• **WHAT YOU NEED TO DO**
Each line of the records below that contains "trapezoid" needs to be copied.

------------------------------------------------

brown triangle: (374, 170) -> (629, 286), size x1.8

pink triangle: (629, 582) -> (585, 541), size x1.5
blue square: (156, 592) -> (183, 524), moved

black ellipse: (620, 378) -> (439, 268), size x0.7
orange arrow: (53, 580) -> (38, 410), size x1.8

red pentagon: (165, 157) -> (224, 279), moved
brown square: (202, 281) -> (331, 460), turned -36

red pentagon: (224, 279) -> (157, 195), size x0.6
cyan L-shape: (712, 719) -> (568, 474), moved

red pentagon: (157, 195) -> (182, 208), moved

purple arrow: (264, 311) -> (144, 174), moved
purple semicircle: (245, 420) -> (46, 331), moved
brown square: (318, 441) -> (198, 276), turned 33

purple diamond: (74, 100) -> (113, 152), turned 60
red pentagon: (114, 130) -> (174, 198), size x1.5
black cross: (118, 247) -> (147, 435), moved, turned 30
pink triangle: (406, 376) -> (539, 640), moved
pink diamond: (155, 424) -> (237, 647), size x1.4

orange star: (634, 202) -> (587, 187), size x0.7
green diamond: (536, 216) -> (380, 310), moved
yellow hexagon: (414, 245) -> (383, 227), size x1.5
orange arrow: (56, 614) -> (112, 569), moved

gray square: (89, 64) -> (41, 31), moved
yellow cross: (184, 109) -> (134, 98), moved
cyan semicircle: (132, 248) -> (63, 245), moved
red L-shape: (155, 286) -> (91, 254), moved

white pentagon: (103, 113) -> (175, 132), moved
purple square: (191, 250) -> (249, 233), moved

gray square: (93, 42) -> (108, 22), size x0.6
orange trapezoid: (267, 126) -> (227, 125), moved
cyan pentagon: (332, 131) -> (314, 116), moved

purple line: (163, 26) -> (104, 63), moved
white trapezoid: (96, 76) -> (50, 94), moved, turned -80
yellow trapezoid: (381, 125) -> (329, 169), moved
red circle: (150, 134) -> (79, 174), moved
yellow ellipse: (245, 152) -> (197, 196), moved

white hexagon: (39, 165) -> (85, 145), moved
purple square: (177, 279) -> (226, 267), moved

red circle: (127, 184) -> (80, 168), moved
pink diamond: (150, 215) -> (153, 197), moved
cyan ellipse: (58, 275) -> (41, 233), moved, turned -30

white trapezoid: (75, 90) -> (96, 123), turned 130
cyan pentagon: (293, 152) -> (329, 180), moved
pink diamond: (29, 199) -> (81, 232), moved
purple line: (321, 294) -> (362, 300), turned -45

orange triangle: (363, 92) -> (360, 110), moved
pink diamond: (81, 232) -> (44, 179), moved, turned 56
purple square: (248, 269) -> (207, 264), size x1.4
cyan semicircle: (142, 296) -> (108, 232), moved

------------------------------------------------

• **SOLUTION FOR THIS PROBLEM**
orange trapezoid: (267, 126) -> (227, 125), moved
white trapezoid: (96, 76) -> (50, 94), moved, turned -80
yellow trapezoid: (381, 125) -> (329, 169), moved
white trapezoid: (75, 90) -> (96, 123), turned 130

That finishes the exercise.